Before-and-after object listings:
○ ○ ○

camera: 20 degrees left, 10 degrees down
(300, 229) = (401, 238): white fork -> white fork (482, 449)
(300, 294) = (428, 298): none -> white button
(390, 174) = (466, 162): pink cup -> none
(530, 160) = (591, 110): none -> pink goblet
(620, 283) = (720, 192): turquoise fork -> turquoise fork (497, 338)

○ ○ ○

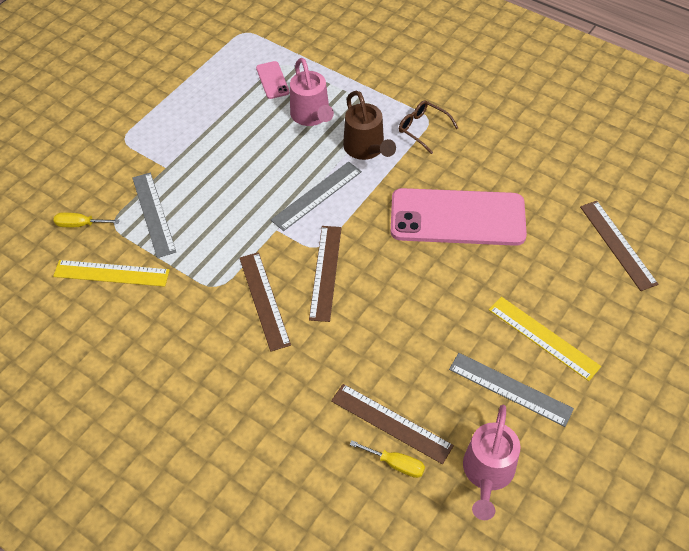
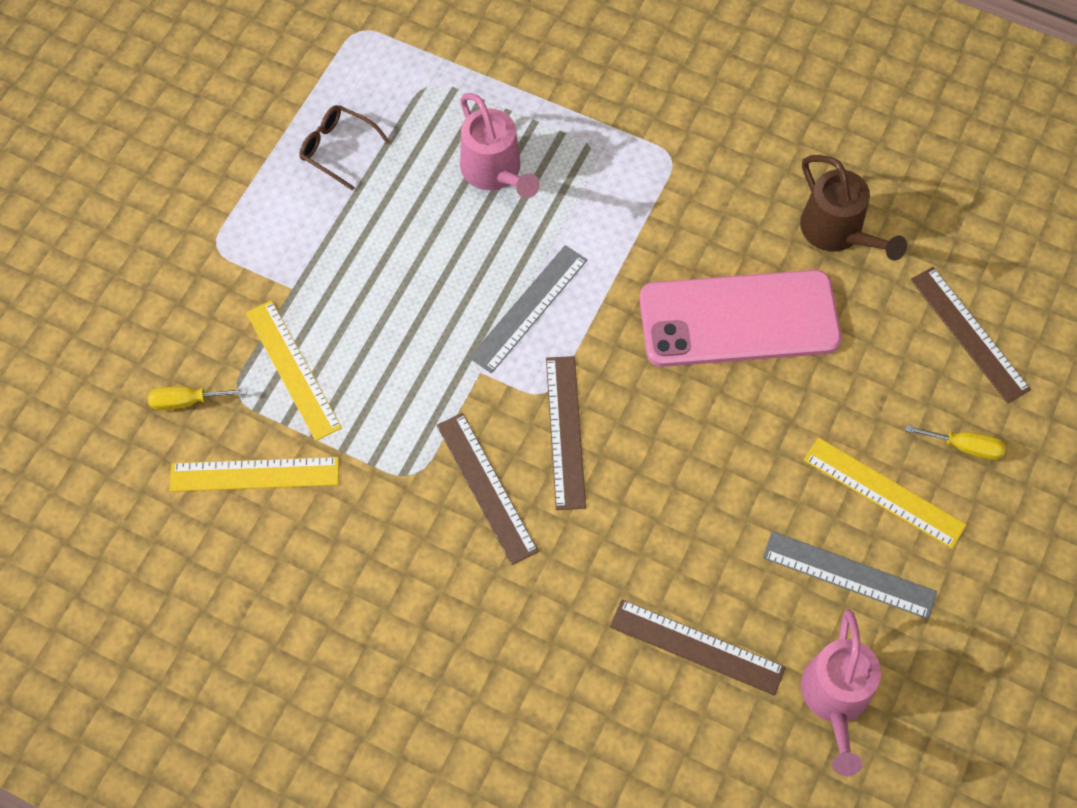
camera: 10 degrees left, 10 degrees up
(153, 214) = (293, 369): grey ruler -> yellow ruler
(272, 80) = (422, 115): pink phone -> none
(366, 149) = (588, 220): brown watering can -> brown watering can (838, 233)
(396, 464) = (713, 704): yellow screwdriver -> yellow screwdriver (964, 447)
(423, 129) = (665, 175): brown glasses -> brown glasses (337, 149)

○ ○ ○

Please, from the entries above, set down exactly the lines from the one containing "(390, 174) = (466, 162): pink cup -> none" through the one containing "(620, 283) = (720, 192): turquoise", and only those.

(390, 174) = (466, 162): pink cup -> none
(530, 160) = (591, 110): none -> pink goblet
(620, 283) = (720, 192): turquoise fork -> turquoise fork (497, 338)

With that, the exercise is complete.